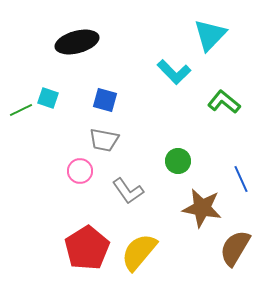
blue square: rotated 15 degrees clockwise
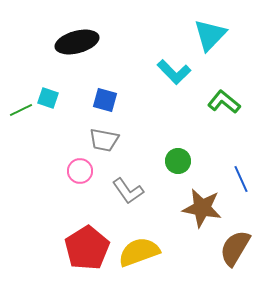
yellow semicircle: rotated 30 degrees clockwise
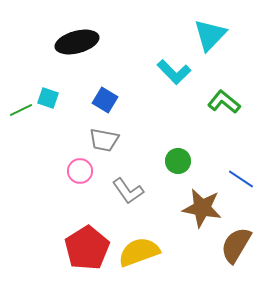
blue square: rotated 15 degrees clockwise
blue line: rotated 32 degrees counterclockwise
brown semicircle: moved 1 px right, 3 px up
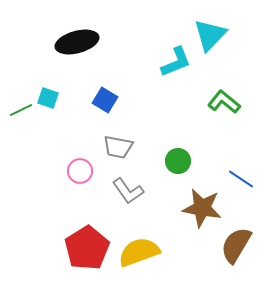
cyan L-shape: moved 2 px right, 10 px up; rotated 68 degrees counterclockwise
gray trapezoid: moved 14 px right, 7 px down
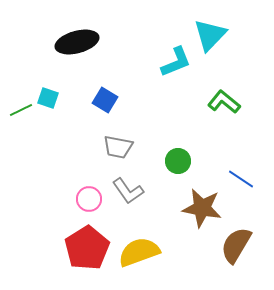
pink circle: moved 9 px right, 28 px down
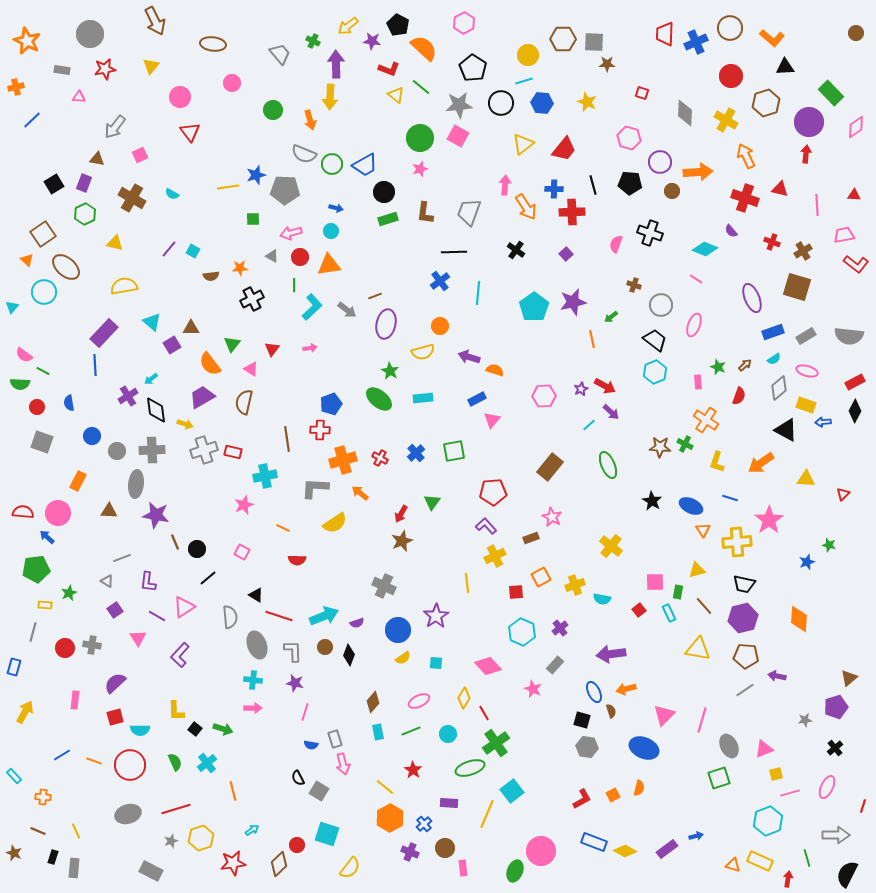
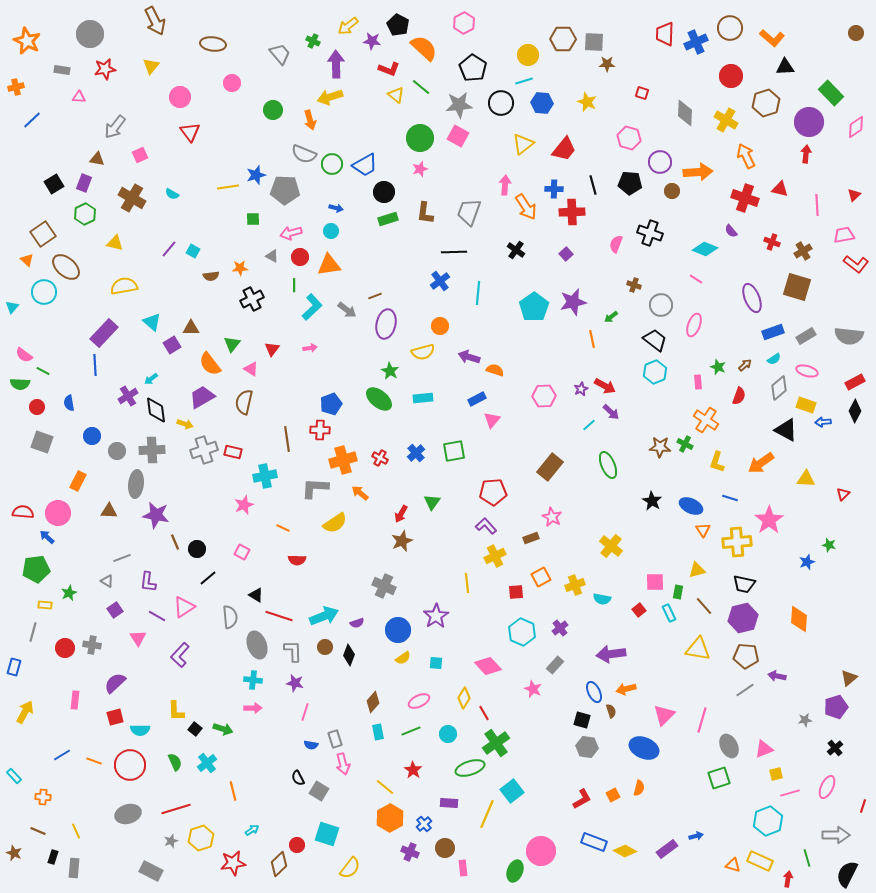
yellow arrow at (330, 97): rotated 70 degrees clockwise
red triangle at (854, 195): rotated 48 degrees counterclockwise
* * *
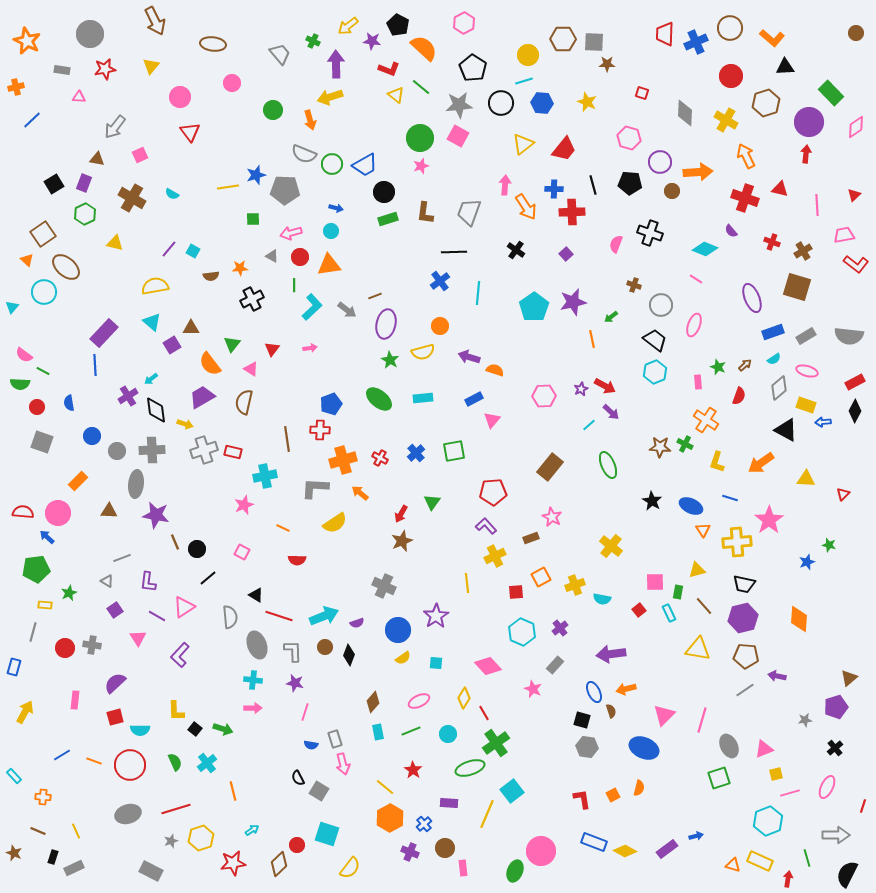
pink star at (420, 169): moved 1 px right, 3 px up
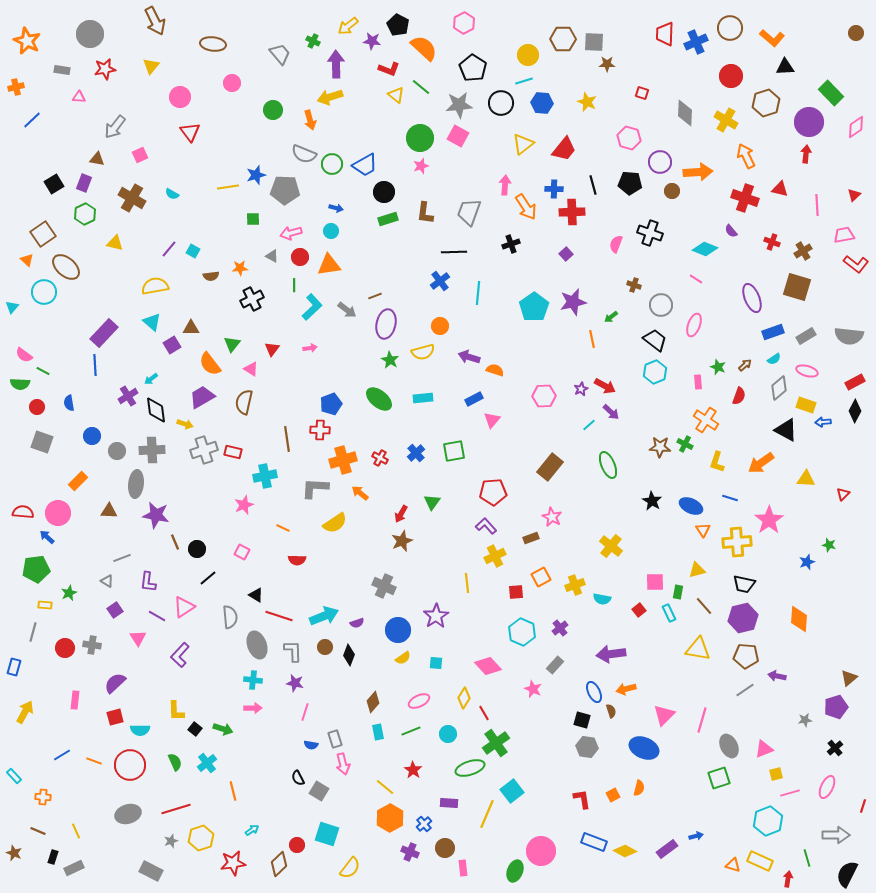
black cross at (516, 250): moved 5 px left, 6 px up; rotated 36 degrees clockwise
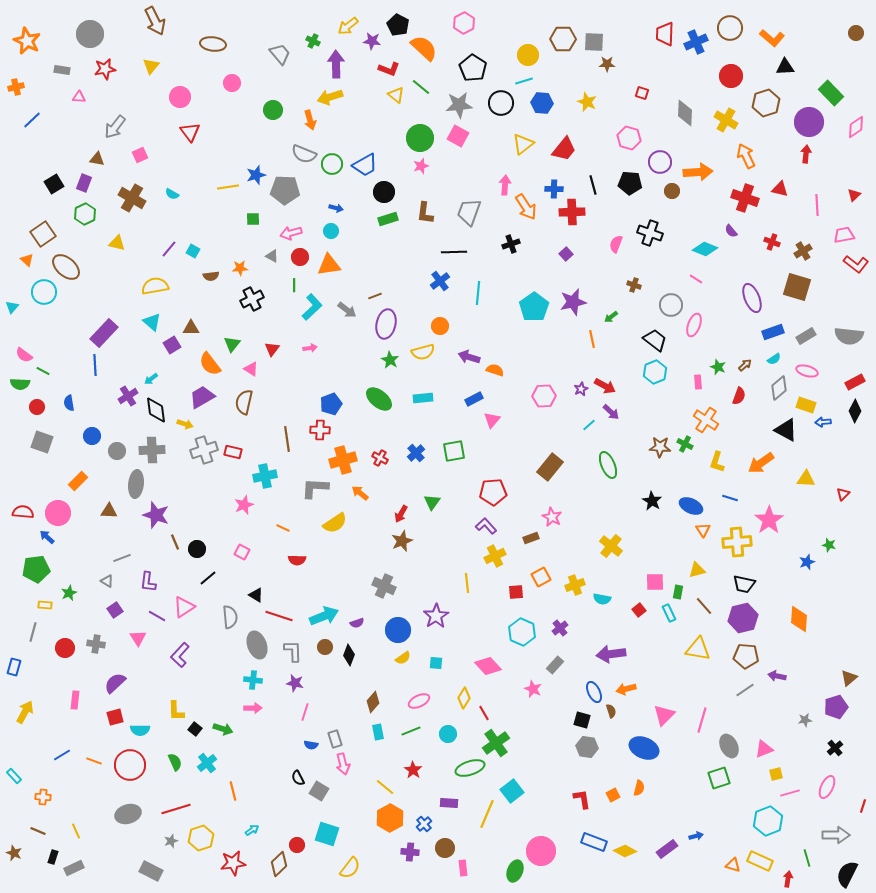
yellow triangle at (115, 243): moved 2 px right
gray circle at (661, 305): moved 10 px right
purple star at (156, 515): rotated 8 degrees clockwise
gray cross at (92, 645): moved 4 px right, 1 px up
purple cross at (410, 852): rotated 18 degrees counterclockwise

Problem description:
Reproduce word for word the lines of the listing above, starting at the line that contains "yellow triangle at" and ending at the line that contains "purple cross at", with both of those lines included.

Solution for this task:
yellow triangle at (115, 243): moved 2 px right
gray circle at (661, 305): moved 10 px right
purple star at (156, 515): rotated 8 degrees clockwise
gray cross at (92, 645): moved 4 px right, 1 px up
purple cross at (410, 852): rotated 18 degrees counterclockwise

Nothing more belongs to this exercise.